▶ Aim of the task: Would you repeat the whole listing exactly, pictures excluded?

▶ Data to process:
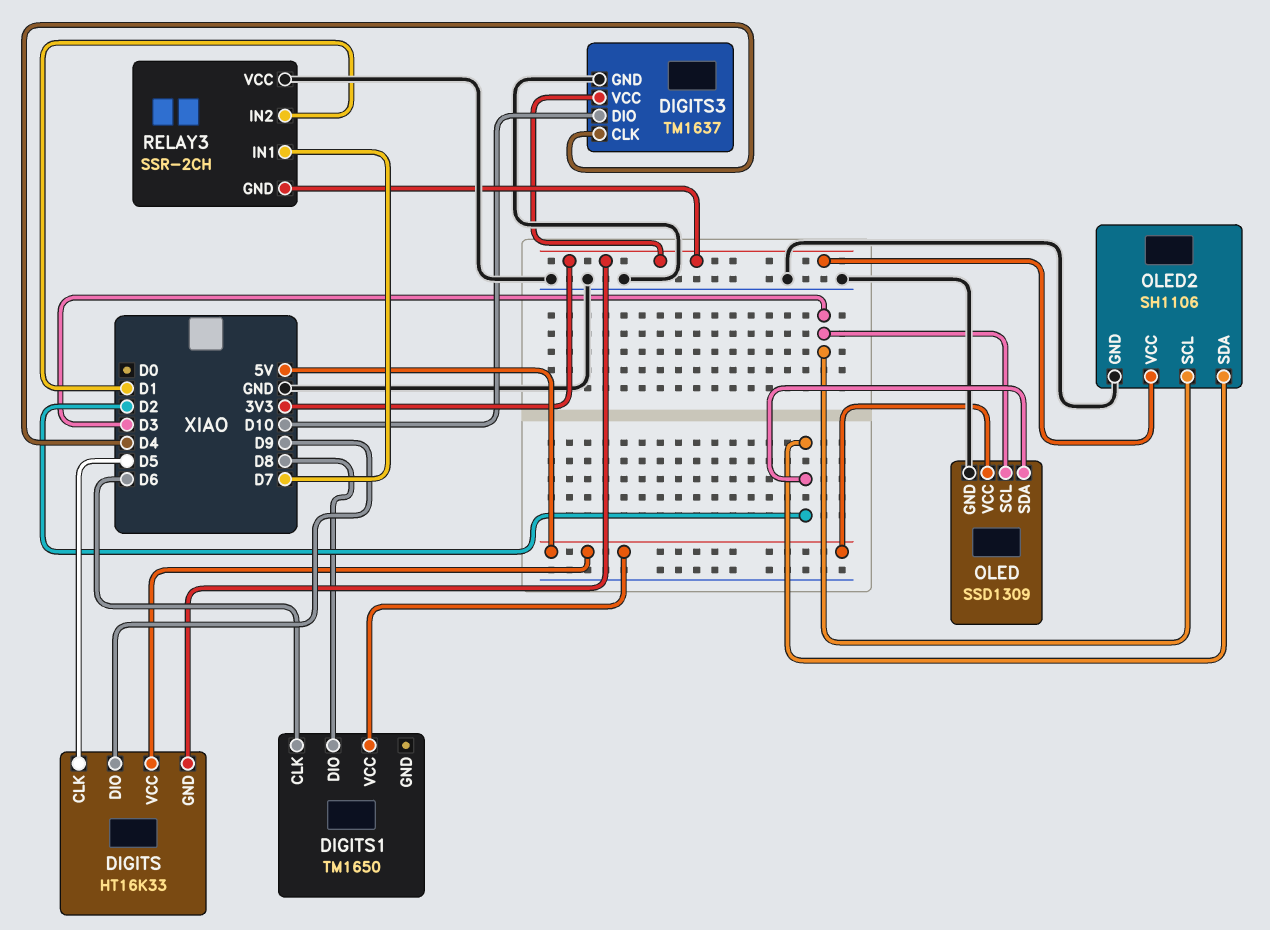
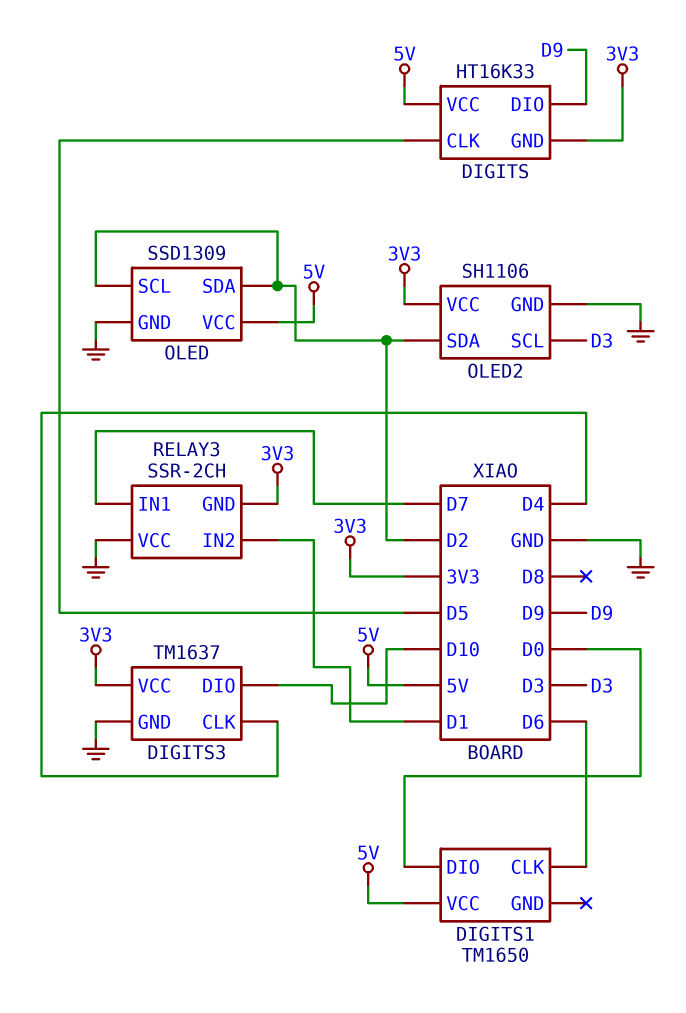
DIGITS1 pin DIO: D8 -> D0
OLED pin SCL: D3 -> D2

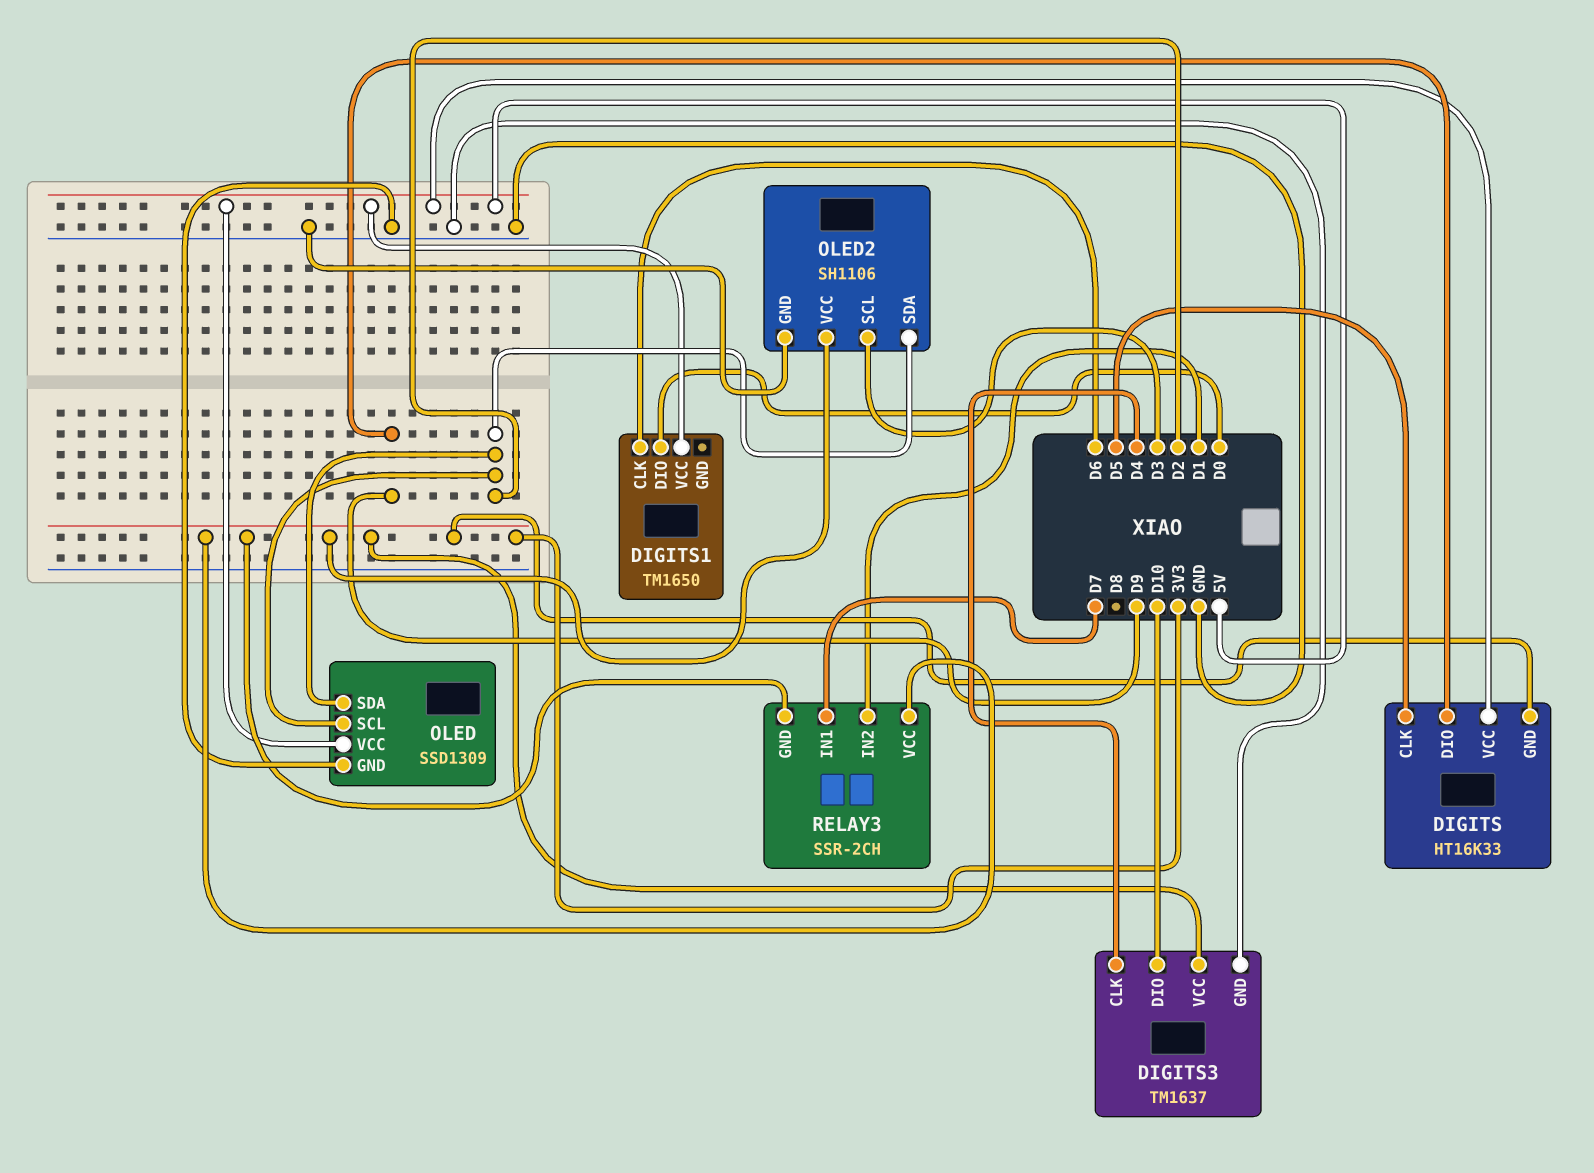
RELAY3 pin VCC: GND -> 3V3

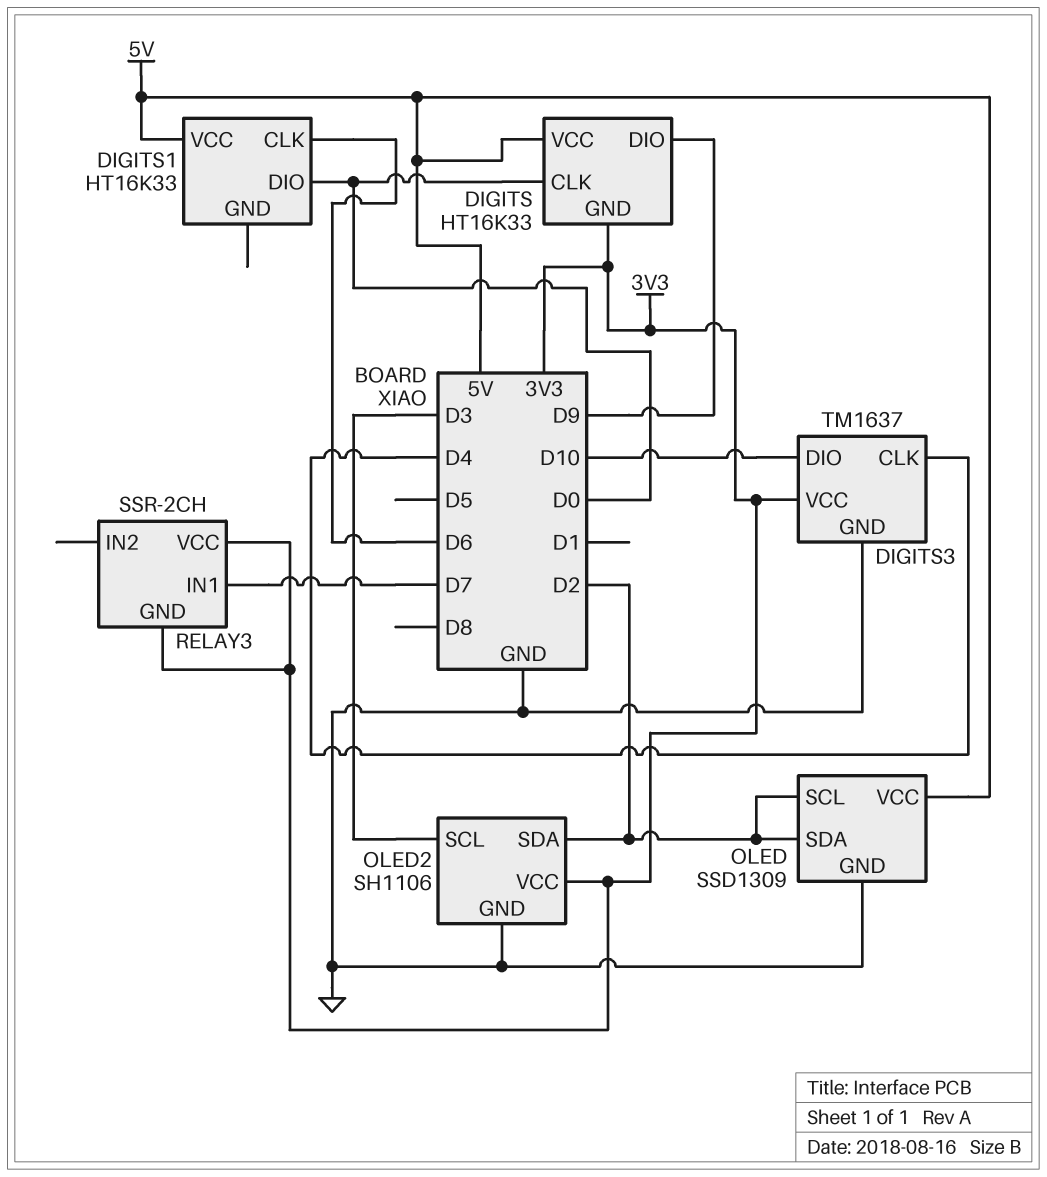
DIGITS pin CLK: D5 -> D0
DIGITS1: TM1650 -> HT16K33
RELAY3 pin IN2: D1 -> none

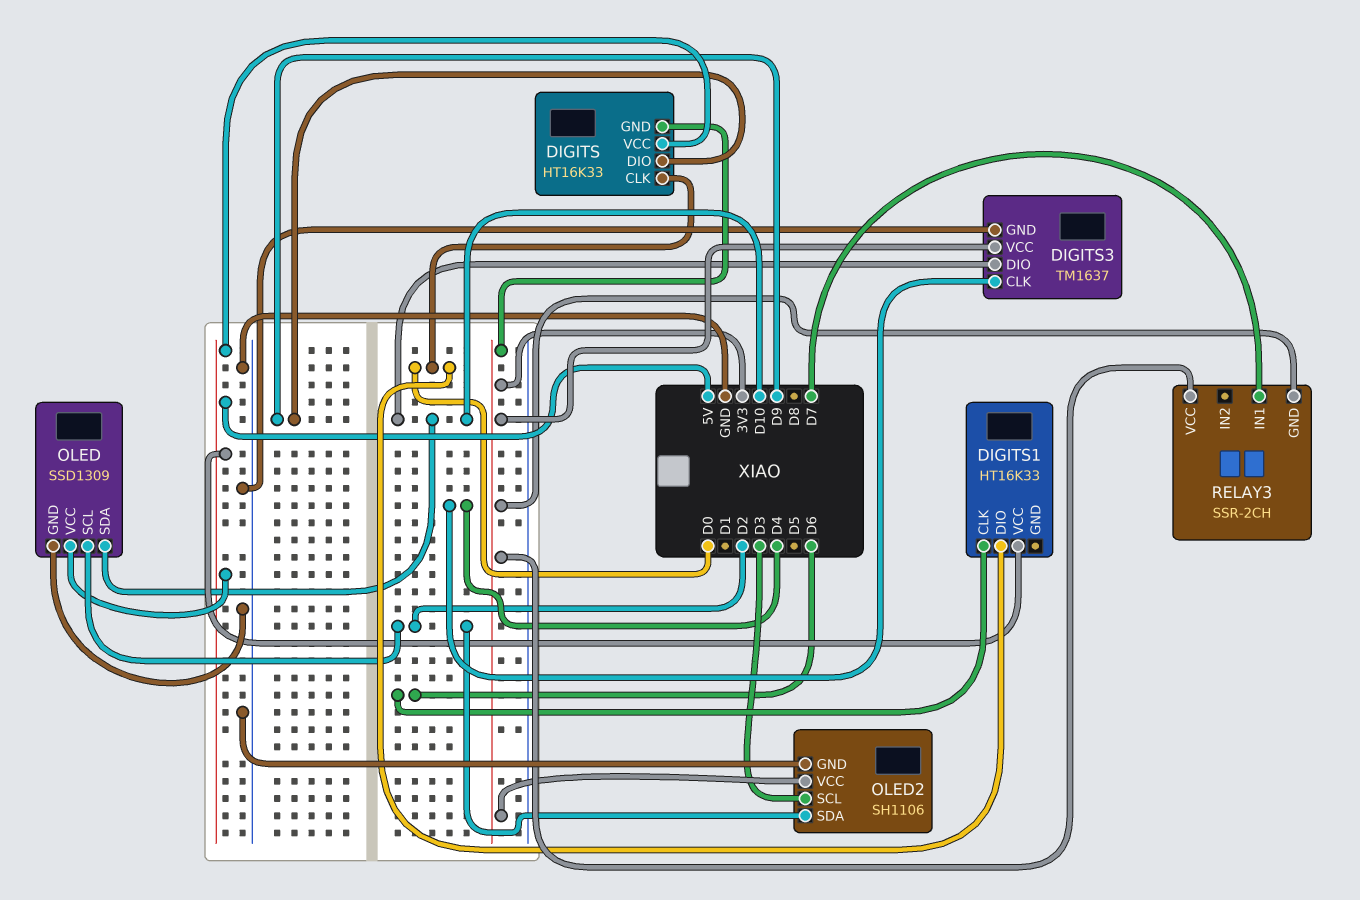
OLED pin SDA: D2 -> D10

▶ Solution:
DIGITS1 pin DIO: D8 -> D0
OLED pin SCL: D3 -> D2

RELAY3 pin VCC: GND -> 3V3

DIGITS pin CLK: D5 -> D0
DIGITS1: TM1650 -> HT16K33
RELAY3 pin IN2: D1 -> none

OLED pin SDA: D2 -> D10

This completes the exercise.